Exercise
Work out how many lines in the entries below include the word "became", and give only that figure.

Provided records

[Start of Attachment]

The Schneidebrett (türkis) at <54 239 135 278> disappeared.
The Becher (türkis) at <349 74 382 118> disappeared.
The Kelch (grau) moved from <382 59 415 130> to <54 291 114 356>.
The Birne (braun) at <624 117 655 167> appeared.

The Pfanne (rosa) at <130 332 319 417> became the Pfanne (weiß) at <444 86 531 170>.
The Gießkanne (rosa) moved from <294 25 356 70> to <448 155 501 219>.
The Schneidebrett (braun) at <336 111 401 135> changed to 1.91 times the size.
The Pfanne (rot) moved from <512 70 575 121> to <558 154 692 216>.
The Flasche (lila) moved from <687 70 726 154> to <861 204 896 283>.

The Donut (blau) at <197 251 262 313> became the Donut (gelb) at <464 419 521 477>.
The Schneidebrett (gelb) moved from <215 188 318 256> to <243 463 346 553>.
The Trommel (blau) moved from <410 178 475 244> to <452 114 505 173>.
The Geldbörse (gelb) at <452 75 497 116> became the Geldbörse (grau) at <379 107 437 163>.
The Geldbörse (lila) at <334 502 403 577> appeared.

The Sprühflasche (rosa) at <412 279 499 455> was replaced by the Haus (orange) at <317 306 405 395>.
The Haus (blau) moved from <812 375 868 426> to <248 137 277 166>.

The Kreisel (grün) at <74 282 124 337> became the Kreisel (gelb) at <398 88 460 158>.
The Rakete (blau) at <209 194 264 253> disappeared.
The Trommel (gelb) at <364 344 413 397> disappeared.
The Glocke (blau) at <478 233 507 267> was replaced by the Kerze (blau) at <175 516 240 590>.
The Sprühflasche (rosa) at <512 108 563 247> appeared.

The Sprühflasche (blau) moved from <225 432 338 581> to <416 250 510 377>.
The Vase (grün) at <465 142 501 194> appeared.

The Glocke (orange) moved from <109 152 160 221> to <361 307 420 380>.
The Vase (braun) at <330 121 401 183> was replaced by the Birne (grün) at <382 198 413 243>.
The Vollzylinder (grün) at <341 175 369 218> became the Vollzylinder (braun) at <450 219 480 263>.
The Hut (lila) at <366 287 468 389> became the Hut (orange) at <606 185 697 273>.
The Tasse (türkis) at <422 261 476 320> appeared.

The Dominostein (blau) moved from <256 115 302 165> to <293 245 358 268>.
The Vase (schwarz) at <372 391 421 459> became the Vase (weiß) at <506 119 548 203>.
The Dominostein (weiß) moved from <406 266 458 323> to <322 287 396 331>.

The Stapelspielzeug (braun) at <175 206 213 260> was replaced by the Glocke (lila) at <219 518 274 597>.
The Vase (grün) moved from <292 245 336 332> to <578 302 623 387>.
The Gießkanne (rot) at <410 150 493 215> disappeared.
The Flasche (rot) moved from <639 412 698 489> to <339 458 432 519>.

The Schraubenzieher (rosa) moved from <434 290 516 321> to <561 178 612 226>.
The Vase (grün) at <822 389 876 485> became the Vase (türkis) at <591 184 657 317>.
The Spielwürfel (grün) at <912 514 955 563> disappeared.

[End of Attachment]

Task answer
8